■ **Work required**
Below this line is a set of entries; quote exactly the lines from the line that contains "Someone carried the blue box (2nd from left)." to the line that contains "Someone carried the blue screwdriver", both lines included.
Exercise data below:
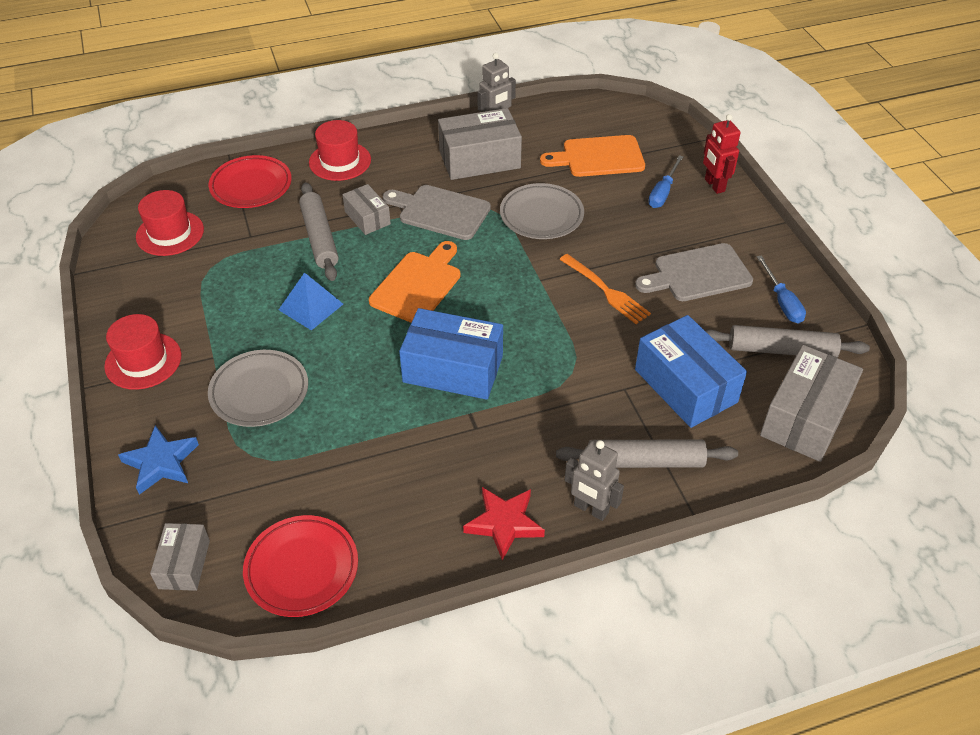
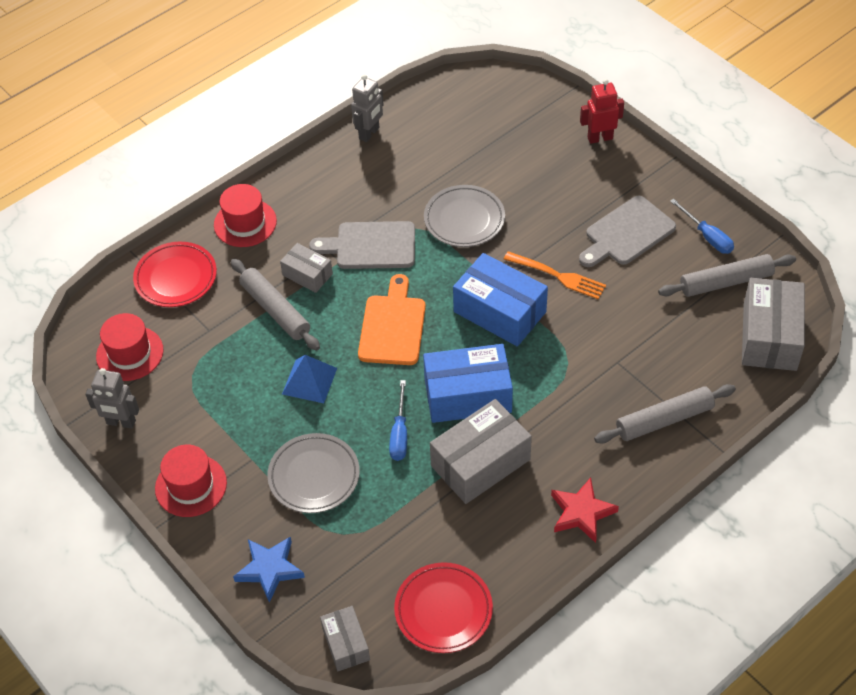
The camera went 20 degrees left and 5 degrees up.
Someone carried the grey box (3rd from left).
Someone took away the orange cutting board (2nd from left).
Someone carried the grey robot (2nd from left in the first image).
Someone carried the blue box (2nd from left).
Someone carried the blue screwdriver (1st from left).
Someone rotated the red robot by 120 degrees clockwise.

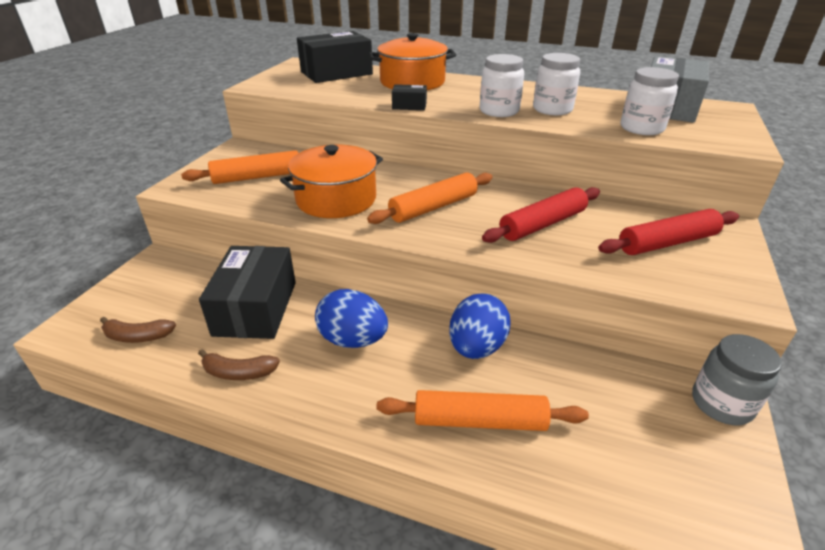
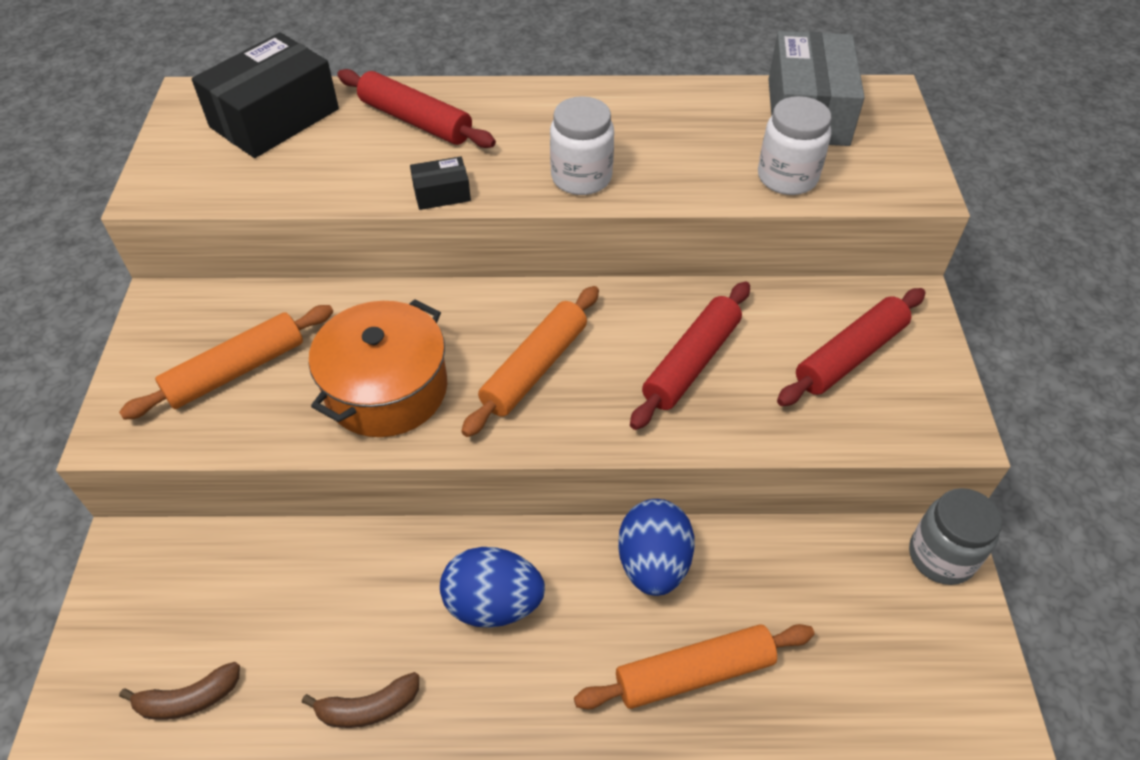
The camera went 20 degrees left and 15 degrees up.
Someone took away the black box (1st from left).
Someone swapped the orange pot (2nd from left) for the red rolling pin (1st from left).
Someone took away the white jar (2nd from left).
End of Exercise data.
Exercise data below:
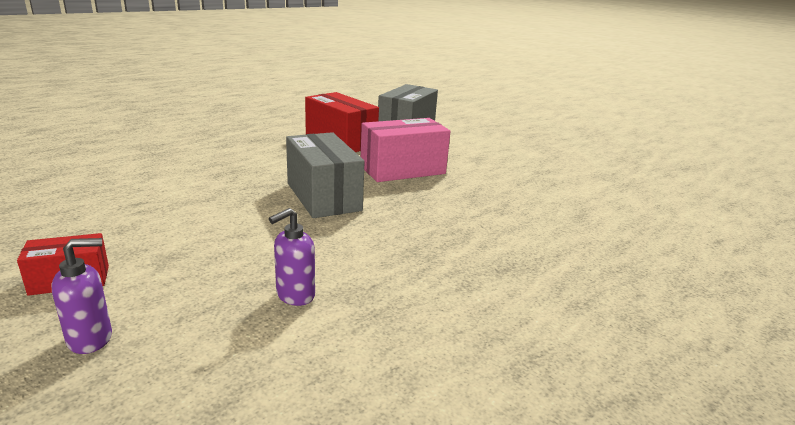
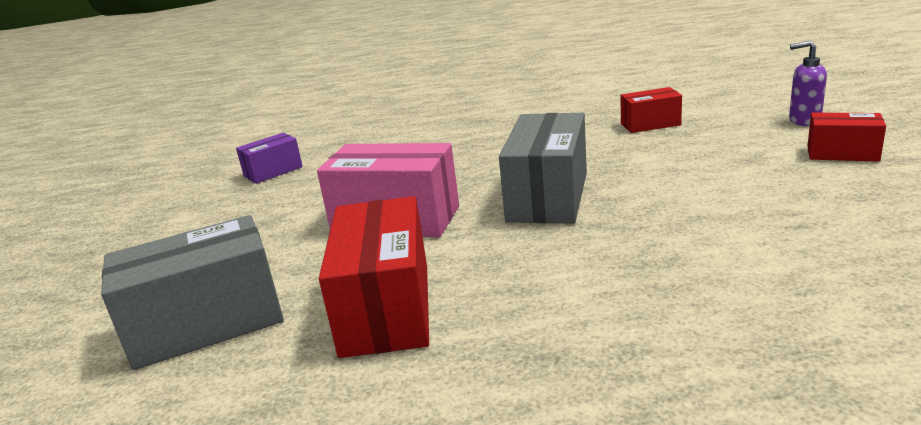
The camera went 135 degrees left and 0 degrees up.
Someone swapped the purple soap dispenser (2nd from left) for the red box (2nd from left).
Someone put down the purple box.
End of Exercise data.
■ **Answer box**
Someone carried the blue box (2nd from left).
Someone carried the blue screwdriver (1st from left).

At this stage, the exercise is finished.